> **PROBLEM STATEMENT**:
The task calls for each record to be given again unchanged, minus any pictures.

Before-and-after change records
* * * * *
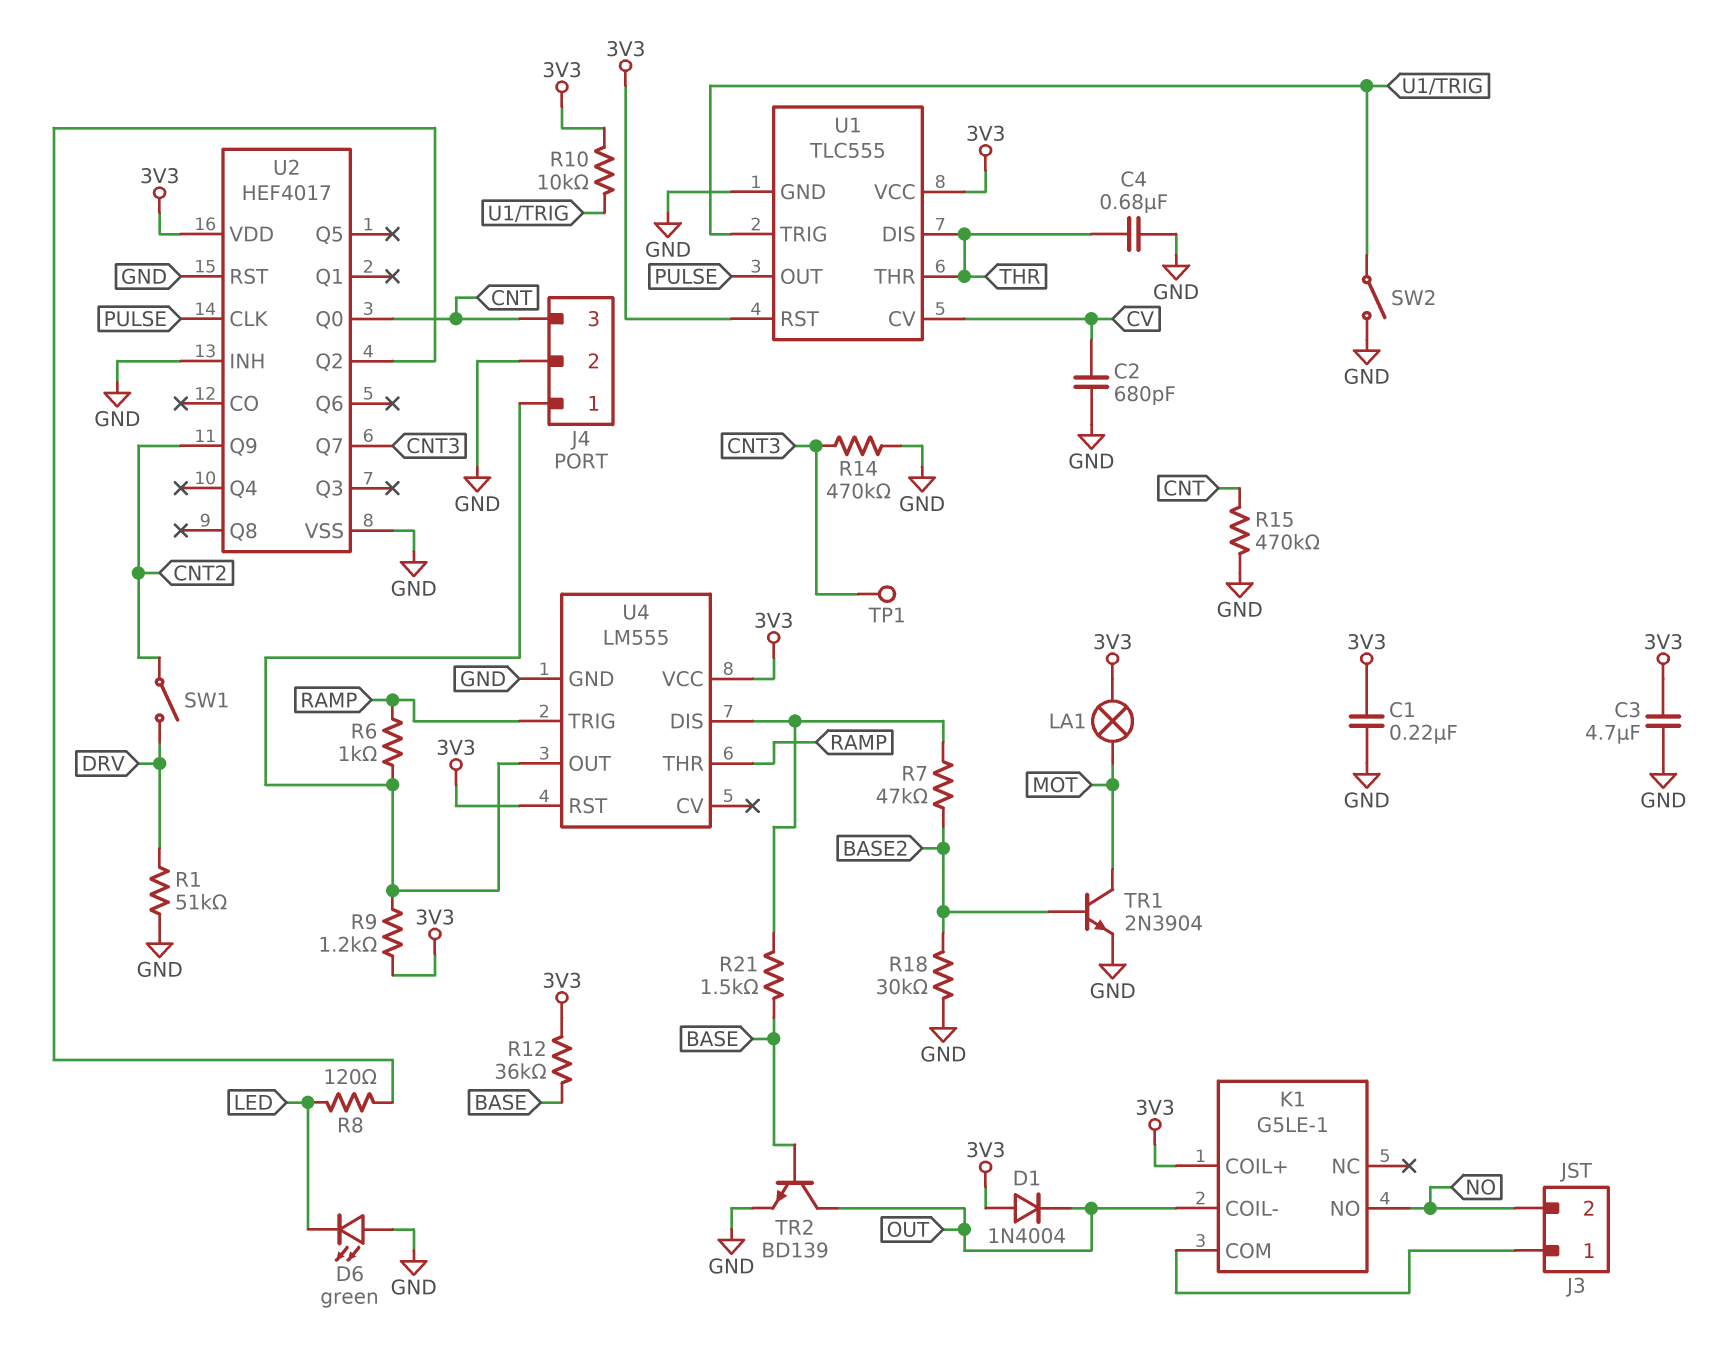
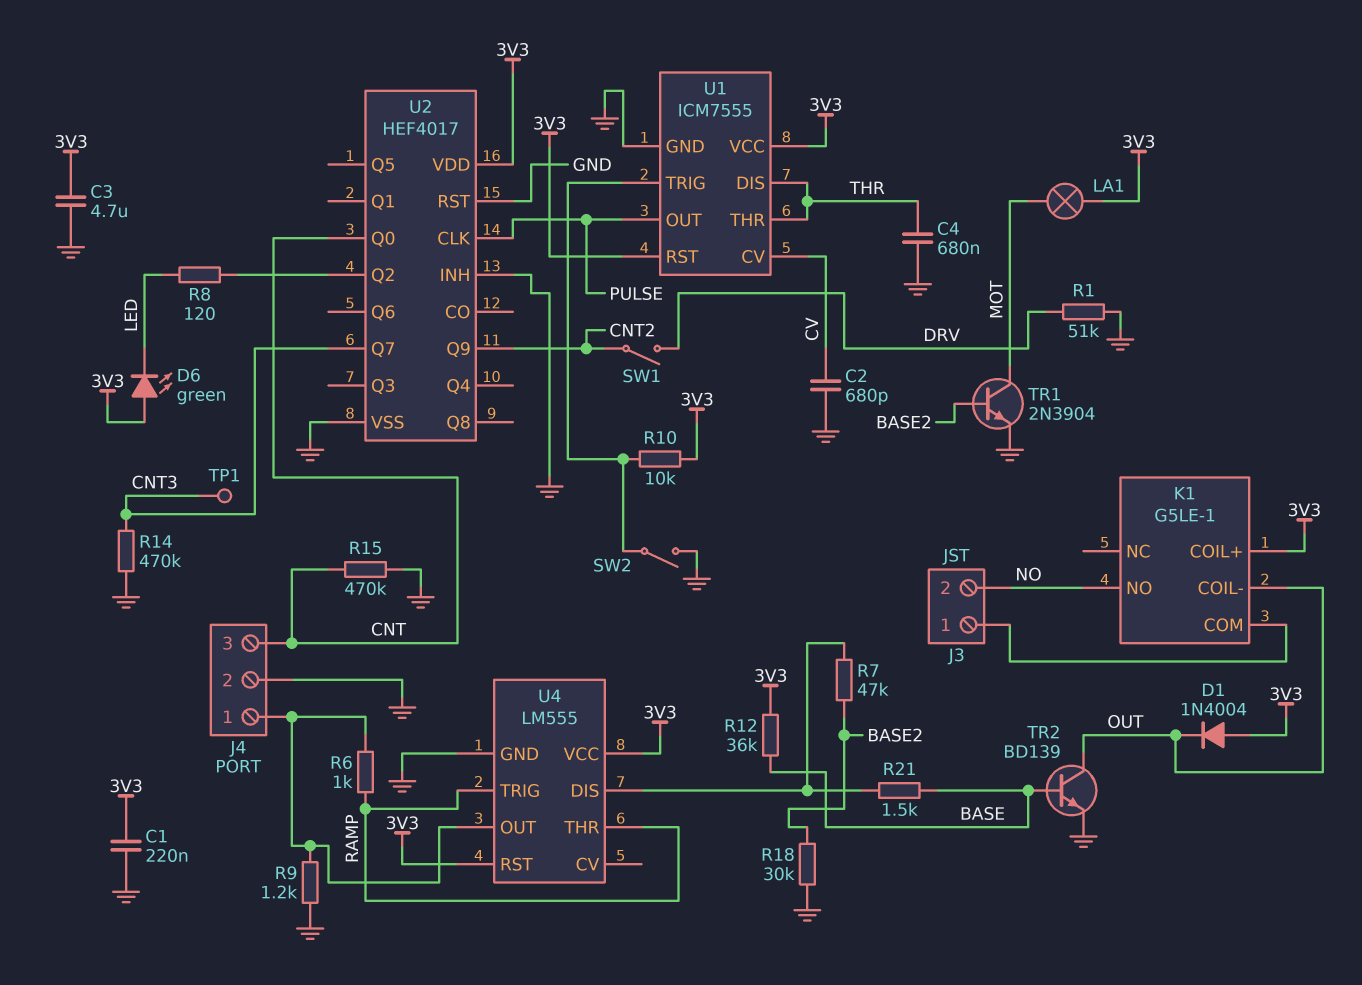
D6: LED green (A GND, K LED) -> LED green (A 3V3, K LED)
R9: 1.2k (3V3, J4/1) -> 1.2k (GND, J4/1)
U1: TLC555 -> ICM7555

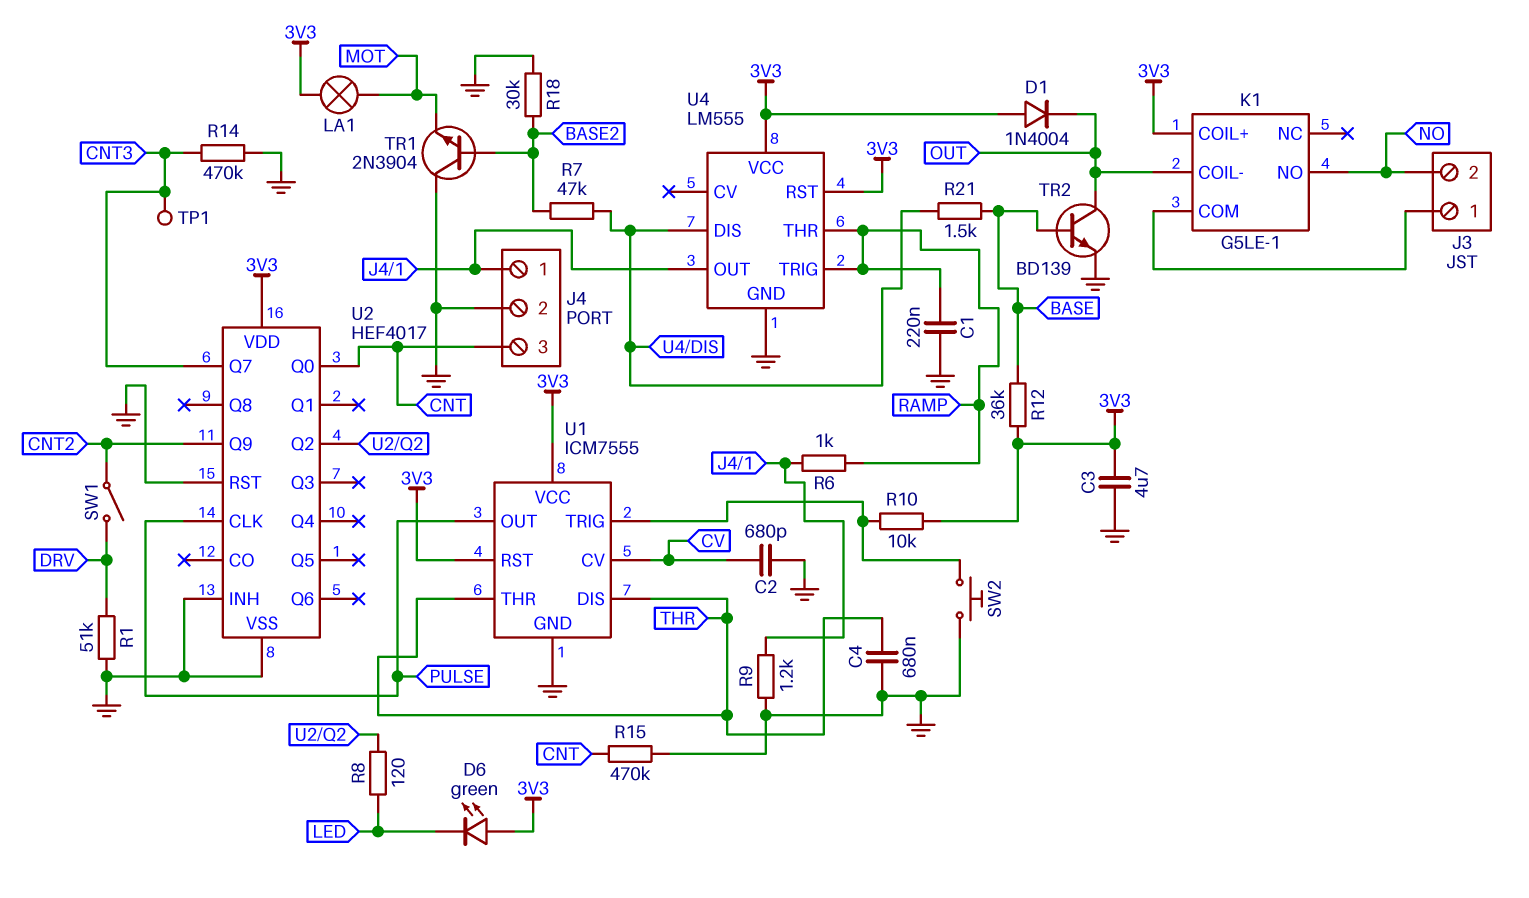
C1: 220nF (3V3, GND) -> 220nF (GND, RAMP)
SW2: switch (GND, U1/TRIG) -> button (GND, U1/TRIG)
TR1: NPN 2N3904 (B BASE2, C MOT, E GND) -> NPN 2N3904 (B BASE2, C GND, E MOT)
* * * * *
> **ANSWER BOX**:
D6: LED green (A GND, K LED) -> LED green (A 3V3, K LED)
R9: 1.2k (3V3, J4/1) -> 1.2k (GND, J4/1)
U1: TLC555 -> ICM7555

C1: 220nF (3V3, GND) -> 220nF (GND, RAMP)
SW2: switch (GND, U1/TRIG) -> button (GND, U1/TRIG)
TR1: NPN 2N3904 (B BASE2, C MOT, E GND) -> NPN 2N3904 (B BASE2, C GND, E MOT)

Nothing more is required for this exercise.